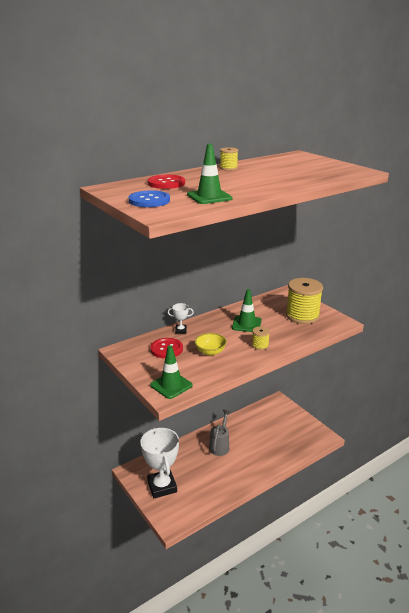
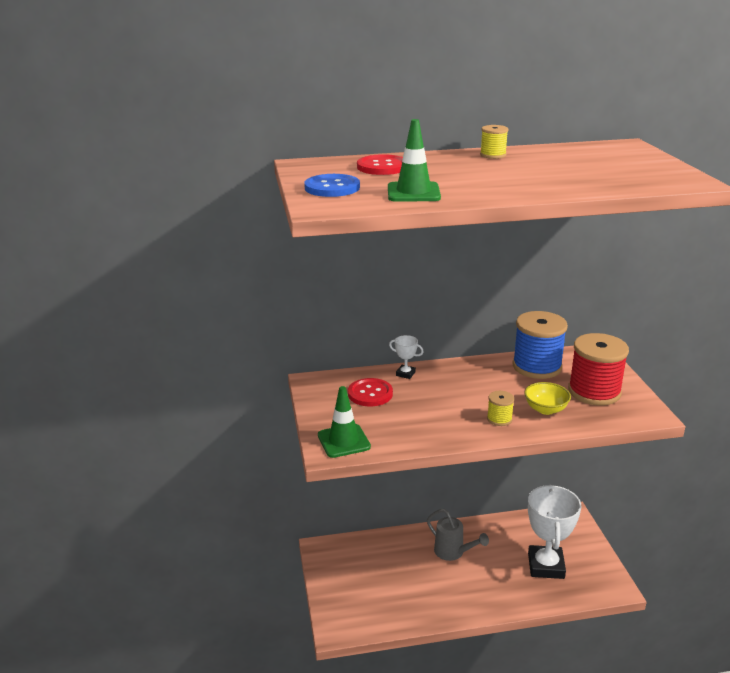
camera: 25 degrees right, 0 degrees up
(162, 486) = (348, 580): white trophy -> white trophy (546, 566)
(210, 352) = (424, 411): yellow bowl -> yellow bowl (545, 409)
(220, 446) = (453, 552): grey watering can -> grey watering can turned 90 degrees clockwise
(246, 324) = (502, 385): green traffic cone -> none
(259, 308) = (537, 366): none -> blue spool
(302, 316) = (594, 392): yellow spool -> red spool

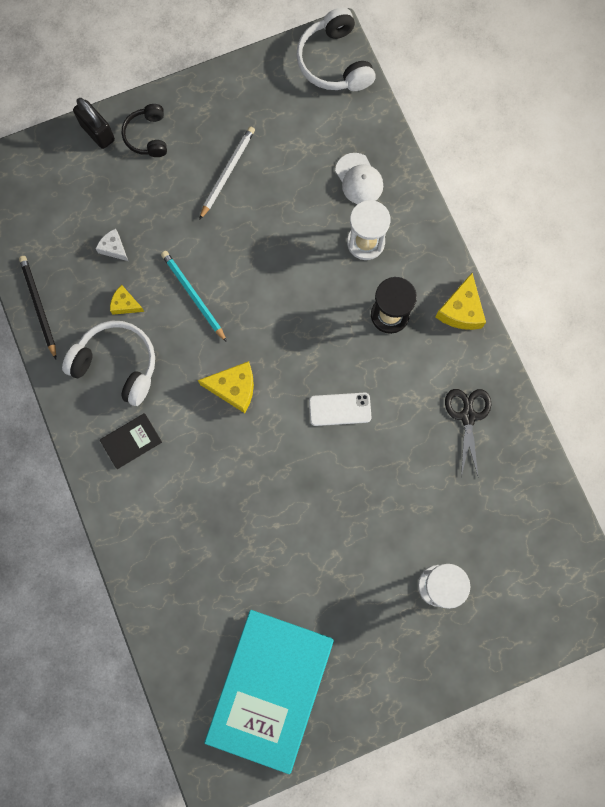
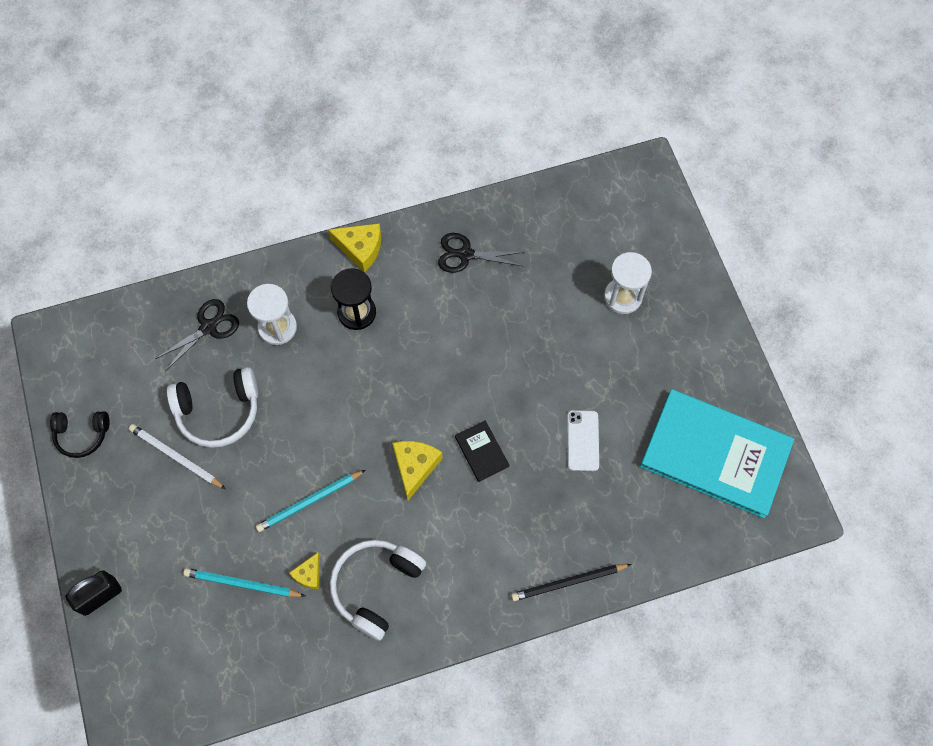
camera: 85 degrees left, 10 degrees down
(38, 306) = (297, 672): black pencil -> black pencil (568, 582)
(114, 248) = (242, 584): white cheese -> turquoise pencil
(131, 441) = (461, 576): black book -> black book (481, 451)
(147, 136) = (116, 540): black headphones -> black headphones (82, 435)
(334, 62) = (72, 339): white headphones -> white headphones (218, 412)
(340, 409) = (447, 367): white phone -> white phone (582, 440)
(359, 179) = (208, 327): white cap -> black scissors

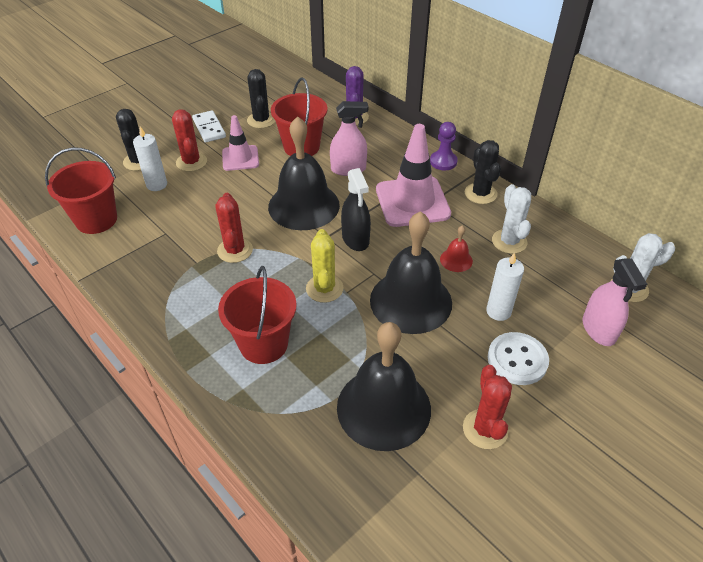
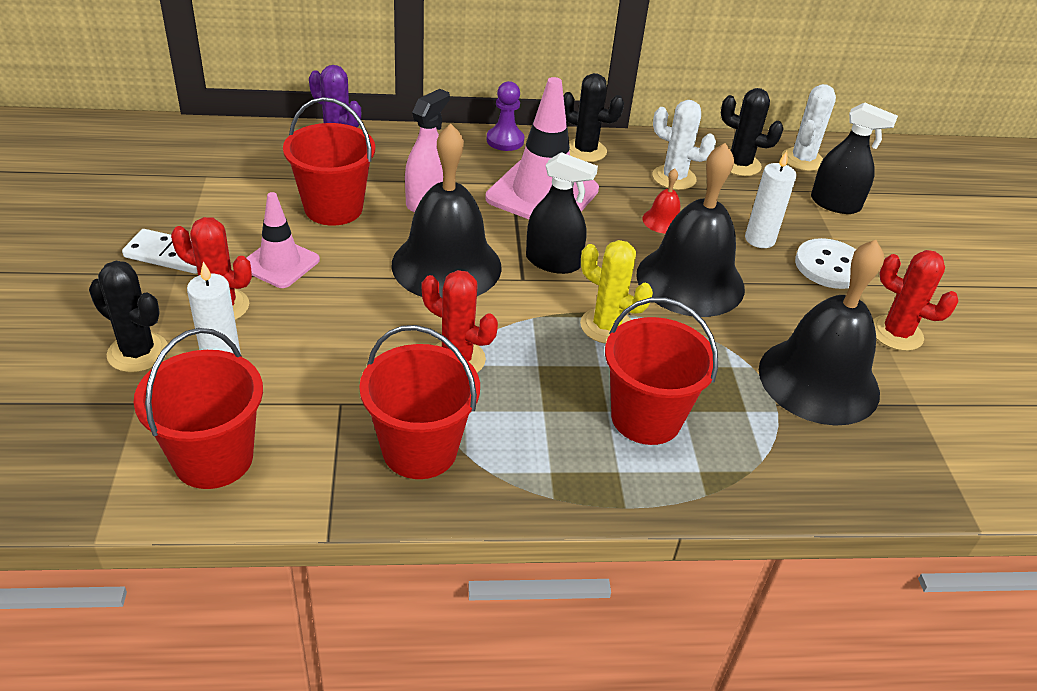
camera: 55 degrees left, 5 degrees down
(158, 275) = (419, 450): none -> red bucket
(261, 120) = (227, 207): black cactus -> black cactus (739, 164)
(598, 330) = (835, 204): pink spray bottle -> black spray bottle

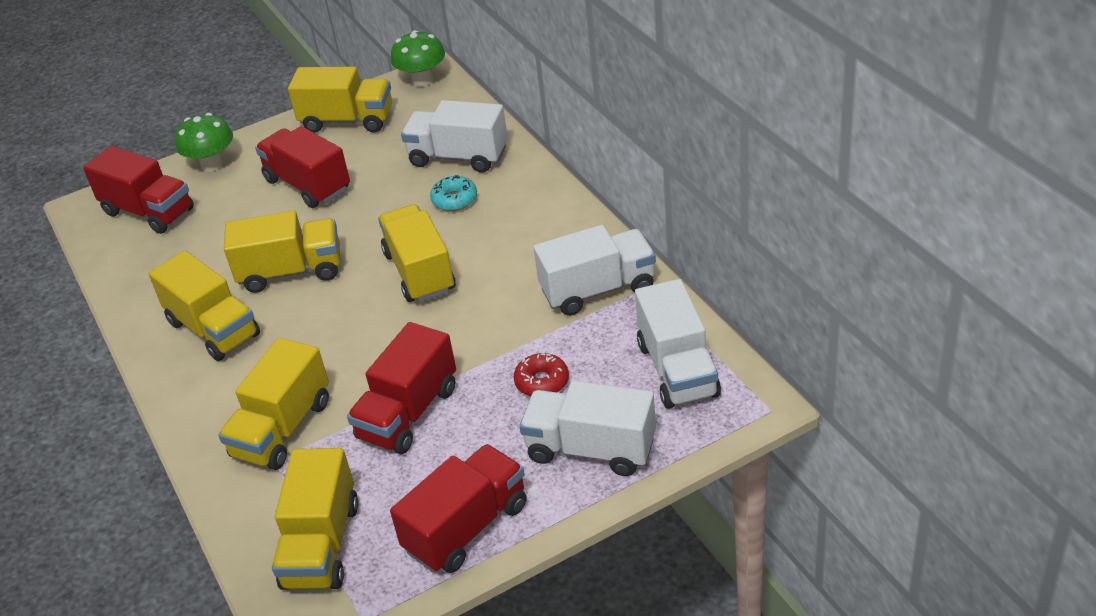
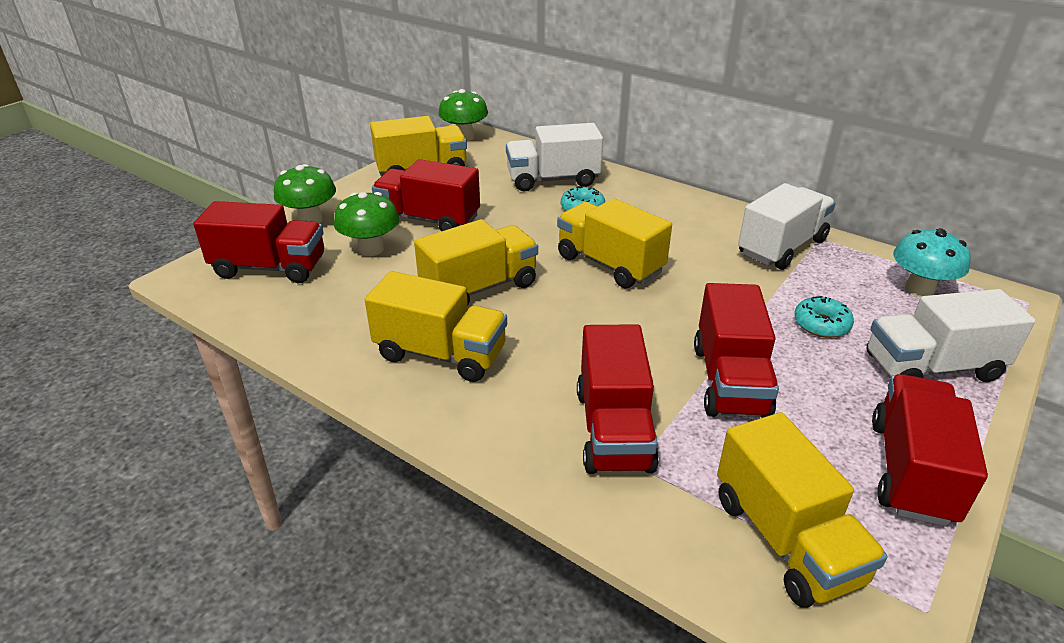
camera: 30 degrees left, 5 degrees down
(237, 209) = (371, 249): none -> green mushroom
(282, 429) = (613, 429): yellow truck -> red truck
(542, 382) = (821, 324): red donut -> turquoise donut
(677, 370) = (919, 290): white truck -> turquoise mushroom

*About this task*. Look through the data above. Copy every line with the string "pencil" in it.

*Solution for this exercise*.
(38, 306) = (297, 672): black pencil -> black pencil (568, 582)
(114, 248) = (242, 584): white cheese -> turquoise pencil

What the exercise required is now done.